What is needed: Write out all of the entries below word for word.

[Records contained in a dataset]

=====

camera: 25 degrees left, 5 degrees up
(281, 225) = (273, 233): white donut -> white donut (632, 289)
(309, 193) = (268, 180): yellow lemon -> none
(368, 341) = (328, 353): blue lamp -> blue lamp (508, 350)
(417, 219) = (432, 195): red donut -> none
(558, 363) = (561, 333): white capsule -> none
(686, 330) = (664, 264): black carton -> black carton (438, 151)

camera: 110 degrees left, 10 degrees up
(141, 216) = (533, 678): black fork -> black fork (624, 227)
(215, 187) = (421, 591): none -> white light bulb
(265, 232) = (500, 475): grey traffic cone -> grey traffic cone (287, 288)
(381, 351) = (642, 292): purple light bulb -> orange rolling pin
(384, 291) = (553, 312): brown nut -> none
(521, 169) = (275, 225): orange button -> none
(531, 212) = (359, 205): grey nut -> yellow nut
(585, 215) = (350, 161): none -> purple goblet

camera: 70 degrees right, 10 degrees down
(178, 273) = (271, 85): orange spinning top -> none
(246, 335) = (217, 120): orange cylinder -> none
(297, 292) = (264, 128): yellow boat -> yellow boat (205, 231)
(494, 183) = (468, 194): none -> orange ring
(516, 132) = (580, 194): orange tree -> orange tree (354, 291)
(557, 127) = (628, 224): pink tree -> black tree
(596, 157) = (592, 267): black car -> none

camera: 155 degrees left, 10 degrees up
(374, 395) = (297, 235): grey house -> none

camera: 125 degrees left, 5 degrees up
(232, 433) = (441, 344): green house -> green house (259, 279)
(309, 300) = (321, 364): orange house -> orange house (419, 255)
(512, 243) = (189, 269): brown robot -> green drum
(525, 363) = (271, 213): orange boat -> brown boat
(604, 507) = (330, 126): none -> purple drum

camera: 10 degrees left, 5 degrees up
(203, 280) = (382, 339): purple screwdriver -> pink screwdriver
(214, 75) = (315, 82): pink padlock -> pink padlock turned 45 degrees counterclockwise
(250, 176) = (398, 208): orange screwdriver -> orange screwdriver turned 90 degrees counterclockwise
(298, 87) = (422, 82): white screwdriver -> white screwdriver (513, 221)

=====

Solution to the problem:
camera: 25 degrees left, 5 degrees up
(281, 225) = (273, 233): white donut -> white donut (632, 289)
(309, 193) = (268, 180): yellow lemon -> none
(368, 341) = (328, 353): blue lamp -> blue lamp (508, 350)
(417, 219) = (432, 195): red donut -> none
(558, 363) = (561, 333): white capsule -> none
(686, 330) = (664, 264): black carton -> black carton (438, 151)

camera: 110 degrees left, 10 degrees up
(141, 216) = (533, 678): black fork -> black fork (624, 227)
(215, 187) = (421, 591): none -> white light bulb
(265, 232) = (500, 475): grey traffic cone -> grey traffic cone (287, 288)
(381, 351) = (642, 292): purple light bulb -> orange rolling pin
(384, 291) = (553, 312): brown nut -> none
(521, 169) = (275, 225): orange button -> none
(531, 212) = (359, 205): grey nut -> yellow nut
(585, 215) = (350, 161): none -> purple goblet

camera: 70 degrees right, 10 degrees down
(178, 273) = (271, 85): orange spinning top -> none
(246, 335) = (217, 120): orange cylinder -> none
(297, 292) = (264, 128): yellow boat -> yellow boat (205, 231)
(494, 183) = (468, 194): none -> orange ring
(516, 132) = (580, 194): orange tree -> orange tree (354, 291)
(557, 127) = (628, 224): pink tree -> black tree
(596, 157) = (592, 267): black car -> none

camera: 155 degrees left, 10 degrees up
(374, 395) = (297, 235): grey house -> none

camera: 125 degrees left, 5 degrees up
(232, 433) = (441, 344): green house -> green house (259, 279)
(309, 300) = (321, 364): orange house -> orange house (419, 255)
(512, 243) = (189, 269): brown robot -> green drum
(525, 363) = (271, 213): orange boat -> brown boat
(604, 507) = (330, 126): none -> purple drum

camera: 10 degrees left, 5 degrees up
(203, 280) = (382, 339): purple screwdriver -> pink screwdriver
(214, 75) = (315, 82): pink padlock -> pink padlock turned 45 degrees counterclockwise
(250, 176) = (398, 208): orange screwdriver -> orange screwdriver turned 90 degrees counterclockwise
(298, 87) = (422, 82): white screwdriver -> white screwdriver (513, 221)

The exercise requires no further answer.